[DESCRIPTION OF THE TASK] Give back exactly the lines of the entries below from the line with "brown book: 2 -> 3" to the line with "white headphones: 0 -> 1", inclusive, and only those.

[INPUT FOR THIS TASK]
--- START ---

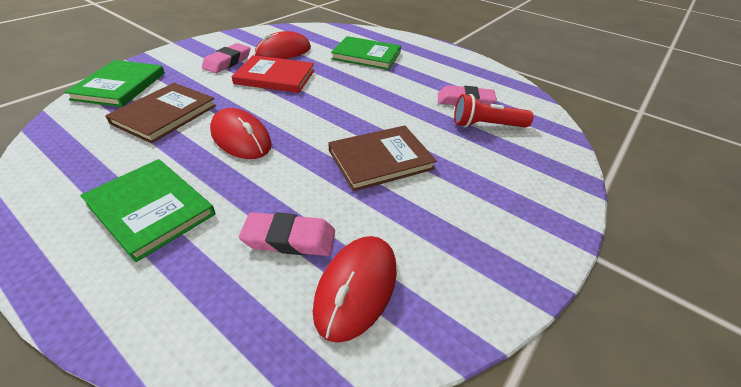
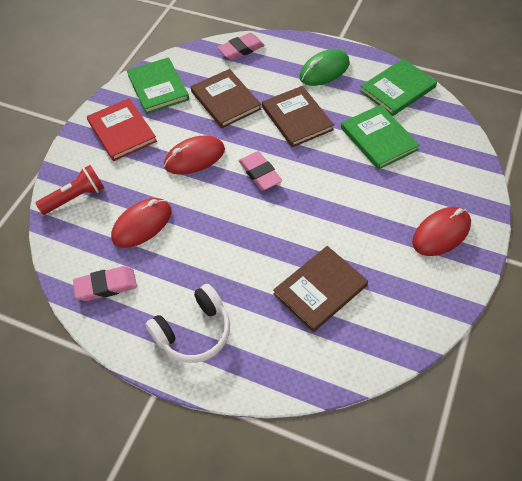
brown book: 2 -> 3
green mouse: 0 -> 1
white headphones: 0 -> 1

--- END ---
--- START ---

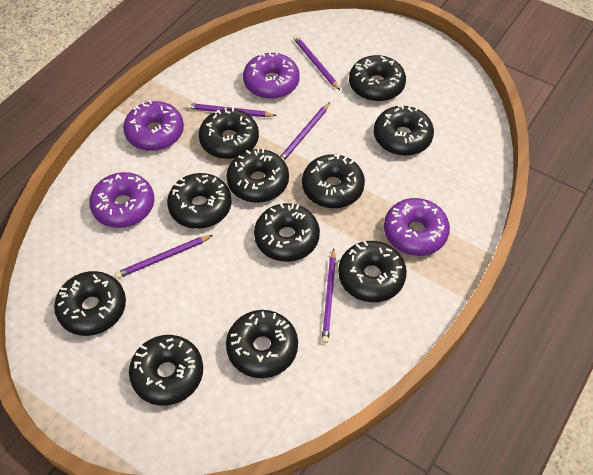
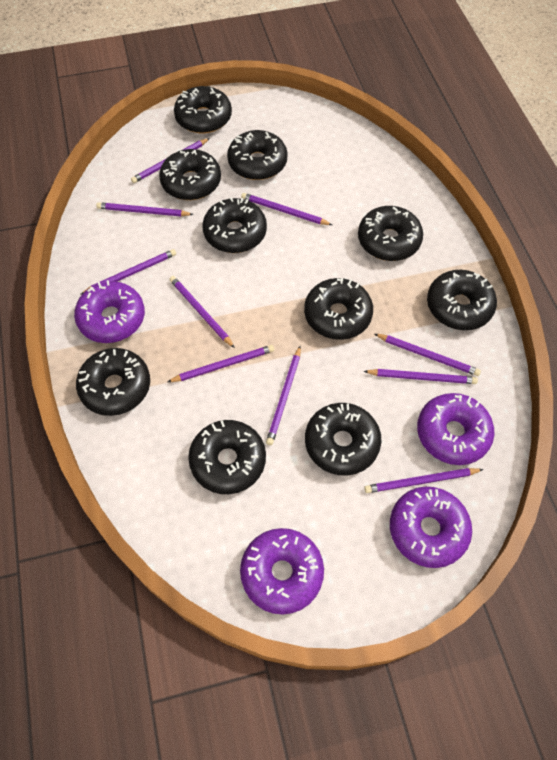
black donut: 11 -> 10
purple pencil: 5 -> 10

--- END ---

[ANSWER TO THIS PROBLEM]
brown book: 2 -> 3
green mouse: 0 -> 1
white headphones: 0 -> 1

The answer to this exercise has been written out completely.